Only the text of the entries below should be returned, exactly as given, without pictures.

**** EXTRACTED RECORDS

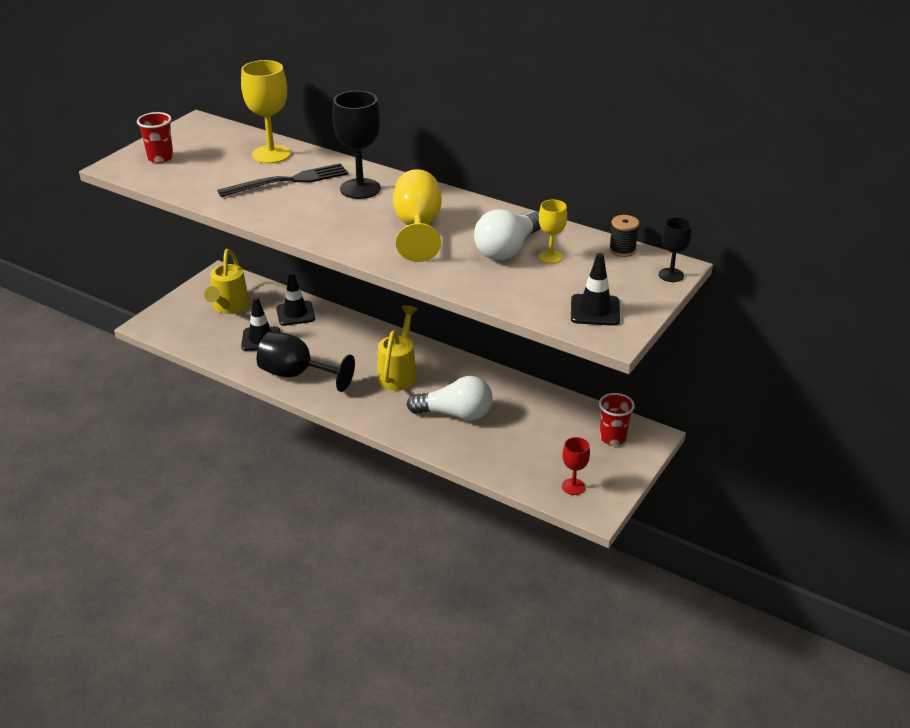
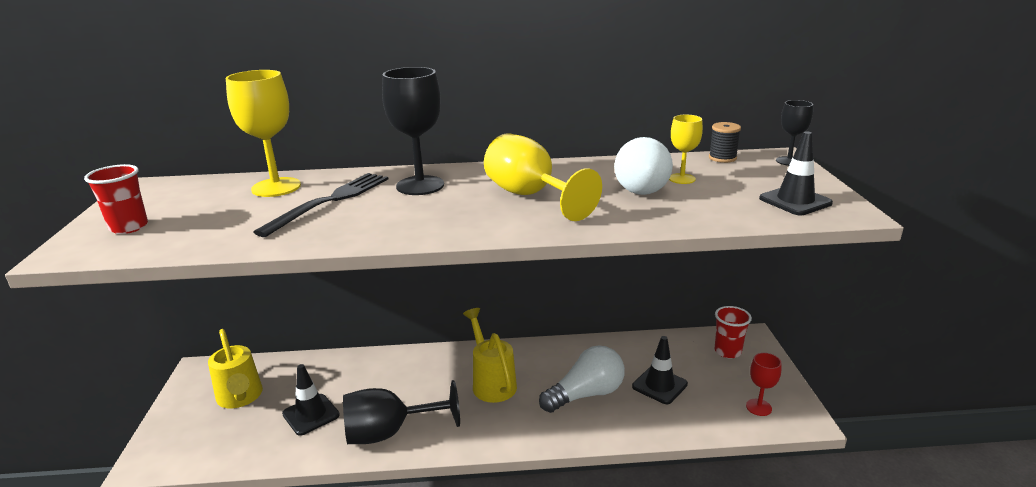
camera: 35 degrees left, 10 degrees down
(295, 314) = (325, 373): black traffic cone -> black traffic cone (659, 385)

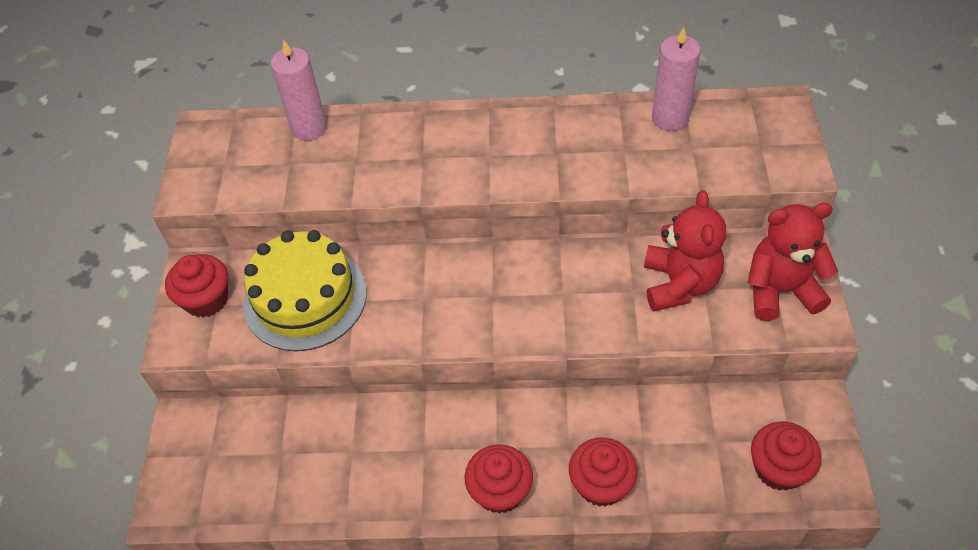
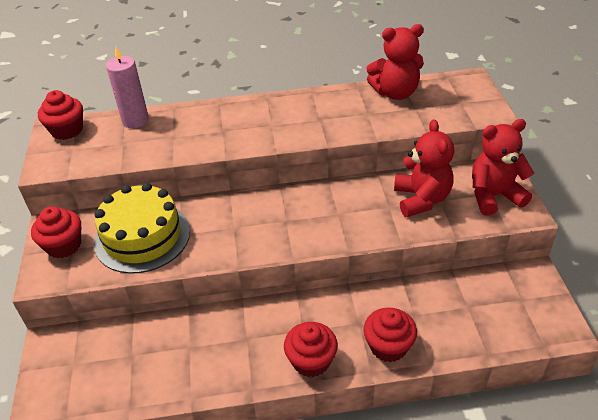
camera: 10 degrees left, 10 degrees down
(670, 118) = (395, 93): pink candle -> red teddy bear
(778, 468) = (517, 319): red cupcake -> red cupcake (67, 130)

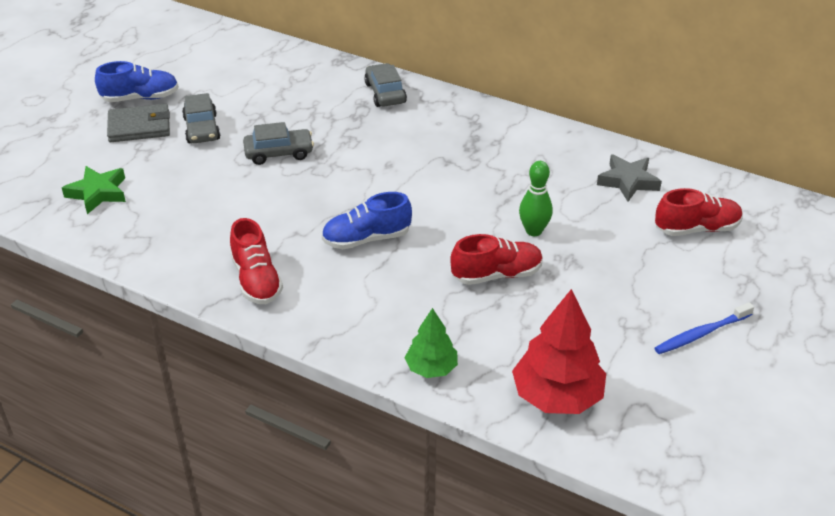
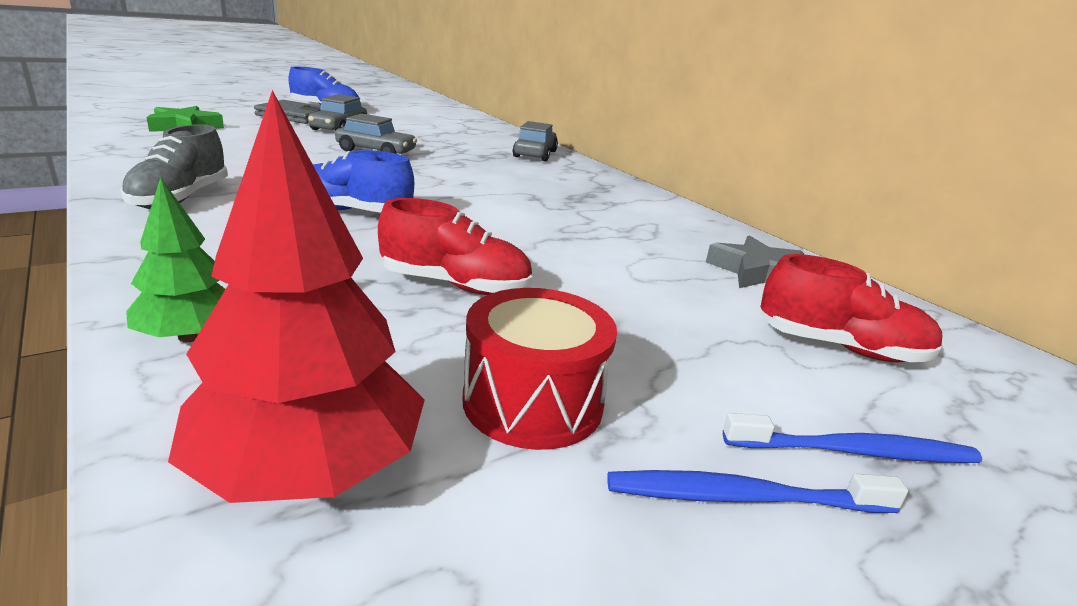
camera: 25 degrees right, 15 degrees down
(256, 280) = (180, 198): red shoe -> grey shoe
(533, 231) = (566, 268): green bowling pin -> none
(600, 329) = (533, 402): none -> red drum
(728, 292) = (856, 452): none -> blue toothbrush

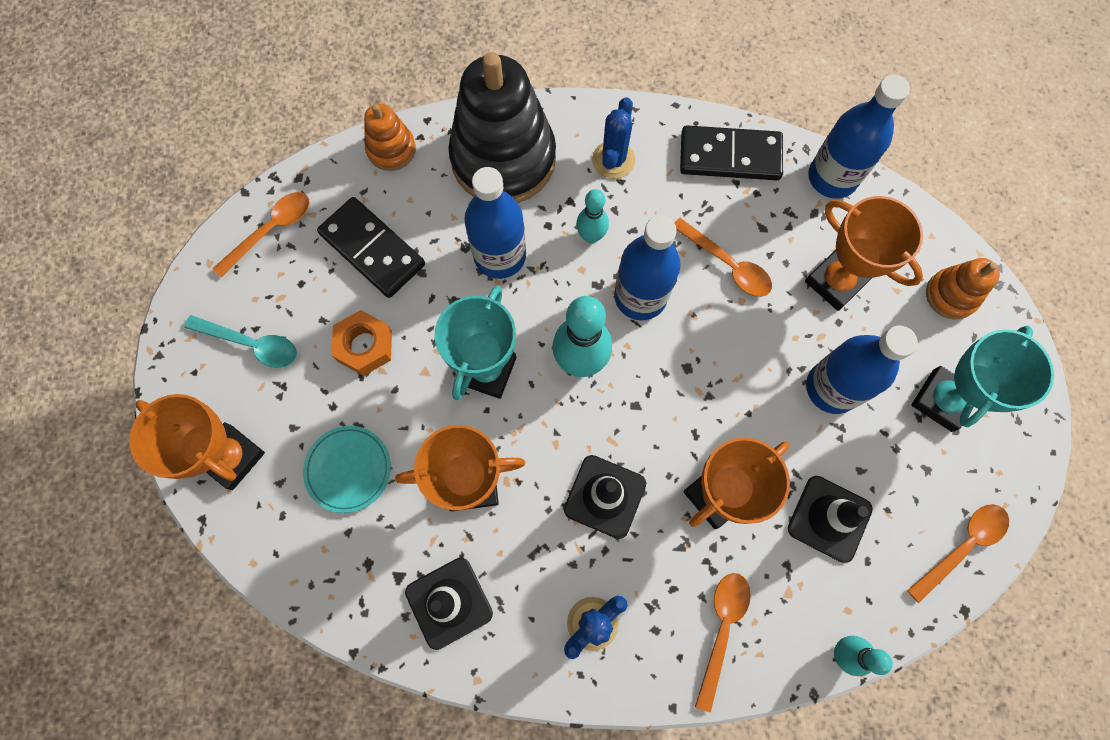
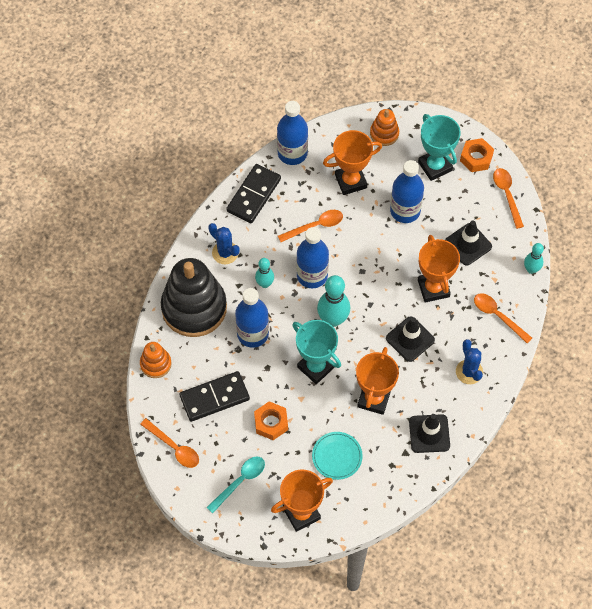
camera: 65 degrees left, 10 degrees down
(271, 230) = (174, 447): orange spoon -> orange spoon turned 150 degrees clockwise
(999, 462) = (476, 158): none -> orange nut

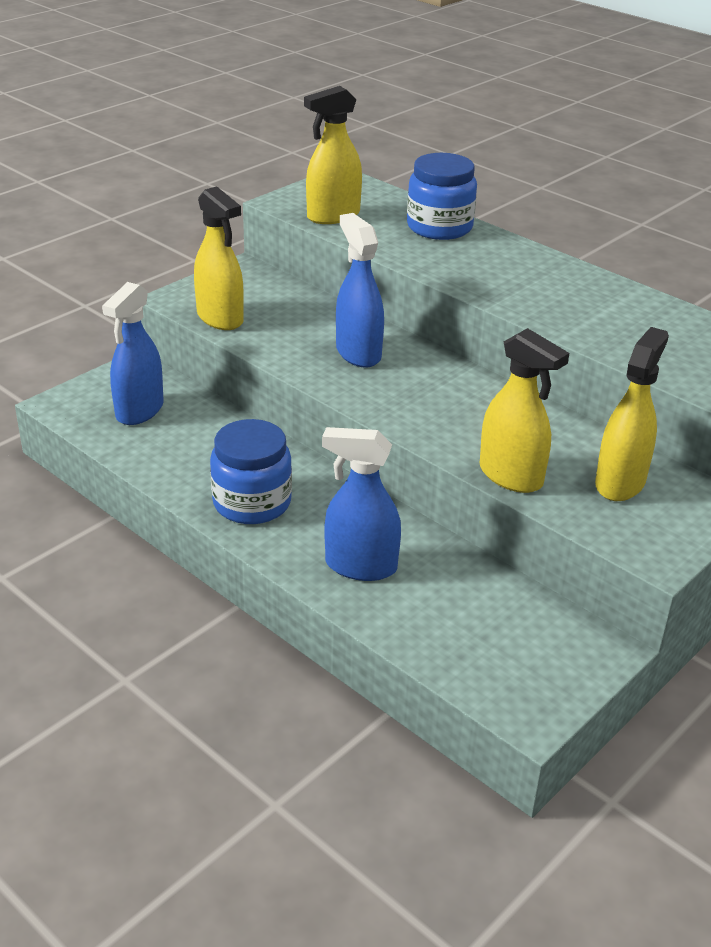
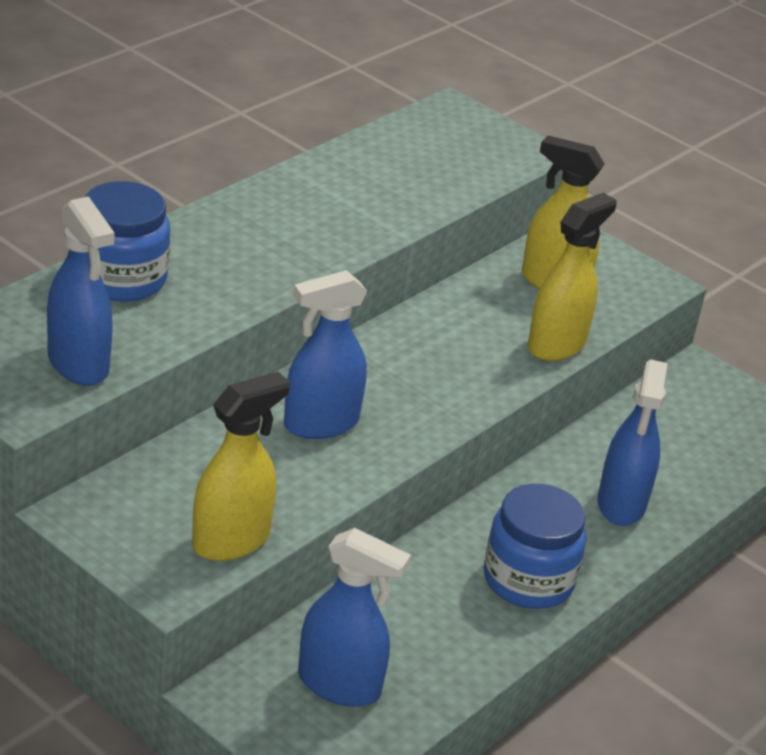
camera: 95 degrees left, 0 degrees up
(333, 216) = (78, 364): yellow spray bottle -> blue spray bottle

********

### REPLY:
camera: 35 degrees left, 10 degrees down
(295, 314) = (325, 373): black traffic cone -> black traffic cone (659, 385)

camera: 10 degrees left, 10 degrees down
(670, 118) = (395, 93): pink candle -> red teddy bear
(778, 468) = (517, 319): red cupcake -> red cupcake (67, 130)

camera: 25 degrees right, 15 degrees down
(256, 280) = (180, 198): red shoe -> grey shoe
(533, 231) = (566, 268): green bowling pin -> none
(600, 329) = (533, 402): none -> red drum
(728, 292) = (856, 452): none -> blue toothbrush

camera: 65 degrees left, 10 degrees down
(271, 230) = (174, 447): orange spoon -> orange spoon turned 150 degrees clockwise
(999, 462) = (476, 158): none -> orange nut

camera: 95 degrees left, 0 degrees up
(333, 216) = (78, 364): yellow spray bottle -> blue spray bottle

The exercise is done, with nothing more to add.